_ACTIVITY_
Return the lines below exactly, from the first one through the line that has "type=shifted; before=gift/red (no.". Leave out everything after it.
::: EXTRACTED INFORMATION
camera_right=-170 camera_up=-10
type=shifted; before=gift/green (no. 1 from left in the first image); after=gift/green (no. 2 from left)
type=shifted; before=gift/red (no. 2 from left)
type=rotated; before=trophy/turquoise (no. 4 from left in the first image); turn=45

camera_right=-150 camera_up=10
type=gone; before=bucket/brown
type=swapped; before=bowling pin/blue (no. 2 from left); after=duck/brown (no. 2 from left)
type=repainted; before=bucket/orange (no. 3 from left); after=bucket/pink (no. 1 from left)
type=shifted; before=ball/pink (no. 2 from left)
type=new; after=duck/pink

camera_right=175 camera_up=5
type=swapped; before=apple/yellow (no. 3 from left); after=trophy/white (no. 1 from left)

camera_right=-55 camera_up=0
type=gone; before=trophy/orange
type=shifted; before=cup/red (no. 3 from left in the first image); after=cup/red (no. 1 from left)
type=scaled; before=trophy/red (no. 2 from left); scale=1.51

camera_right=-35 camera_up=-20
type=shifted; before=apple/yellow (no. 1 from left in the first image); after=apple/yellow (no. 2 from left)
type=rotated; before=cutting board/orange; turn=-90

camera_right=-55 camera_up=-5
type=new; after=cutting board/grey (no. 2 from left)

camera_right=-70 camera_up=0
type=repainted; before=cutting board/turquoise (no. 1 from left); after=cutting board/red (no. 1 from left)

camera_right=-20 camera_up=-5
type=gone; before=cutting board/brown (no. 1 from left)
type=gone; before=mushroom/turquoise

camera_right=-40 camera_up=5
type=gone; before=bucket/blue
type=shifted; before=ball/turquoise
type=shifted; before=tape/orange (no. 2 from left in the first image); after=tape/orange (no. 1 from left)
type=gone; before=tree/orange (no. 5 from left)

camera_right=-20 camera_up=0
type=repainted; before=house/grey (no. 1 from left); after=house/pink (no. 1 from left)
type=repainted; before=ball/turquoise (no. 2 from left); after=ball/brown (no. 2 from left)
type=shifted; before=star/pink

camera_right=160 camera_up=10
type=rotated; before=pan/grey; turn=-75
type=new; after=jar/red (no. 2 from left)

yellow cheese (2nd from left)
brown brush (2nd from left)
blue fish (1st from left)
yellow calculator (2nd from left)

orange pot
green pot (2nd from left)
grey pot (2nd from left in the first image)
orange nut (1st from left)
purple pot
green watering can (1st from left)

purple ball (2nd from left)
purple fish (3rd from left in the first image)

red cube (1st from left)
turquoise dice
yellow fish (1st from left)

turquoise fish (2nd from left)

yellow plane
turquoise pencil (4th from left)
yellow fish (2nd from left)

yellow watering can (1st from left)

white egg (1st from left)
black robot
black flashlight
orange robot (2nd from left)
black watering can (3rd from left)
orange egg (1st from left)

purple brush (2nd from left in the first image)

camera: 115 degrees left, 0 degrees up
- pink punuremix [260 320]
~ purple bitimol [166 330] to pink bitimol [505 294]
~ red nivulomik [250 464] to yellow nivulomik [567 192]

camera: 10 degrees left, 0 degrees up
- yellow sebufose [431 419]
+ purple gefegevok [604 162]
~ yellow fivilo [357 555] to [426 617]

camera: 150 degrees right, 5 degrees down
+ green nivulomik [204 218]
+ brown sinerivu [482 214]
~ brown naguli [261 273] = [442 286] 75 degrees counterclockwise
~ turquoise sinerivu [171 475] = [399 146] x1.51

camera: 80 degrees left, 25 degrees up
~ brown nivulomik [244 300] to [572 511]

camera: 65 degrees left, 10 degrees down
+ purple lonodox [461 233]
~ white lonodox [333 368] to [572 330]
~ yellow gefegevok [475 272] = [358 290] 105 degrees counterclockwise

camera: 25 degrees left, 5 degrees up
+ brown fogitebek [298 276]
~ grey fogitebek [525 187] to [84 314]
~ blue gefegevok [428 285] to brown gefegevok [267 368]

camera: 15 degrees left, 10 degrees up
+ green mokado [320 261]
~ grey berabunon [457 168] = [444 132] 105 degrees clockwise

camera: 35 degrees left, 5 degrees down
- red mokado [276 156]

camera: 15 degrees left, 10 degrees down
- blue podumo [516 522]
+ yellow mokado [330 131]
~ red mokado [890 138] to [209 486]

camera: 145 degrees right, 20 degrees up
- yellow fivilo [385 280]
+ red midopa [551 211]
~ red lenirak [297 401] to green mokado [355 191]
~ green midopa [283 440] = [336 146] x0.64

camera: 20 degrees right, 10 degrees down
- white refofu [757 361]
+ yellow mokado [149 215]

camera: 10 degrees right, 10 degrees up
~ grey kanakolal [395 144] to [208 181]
::::::
_RESPONSE BOX_
camera_right=-170 camera_up=-10
type=shifted; before=gift/green (no. 1 from left in the first image); after=gift/green (no. 2 from left)
type=shifted; before=gift/red (no. 2 from left)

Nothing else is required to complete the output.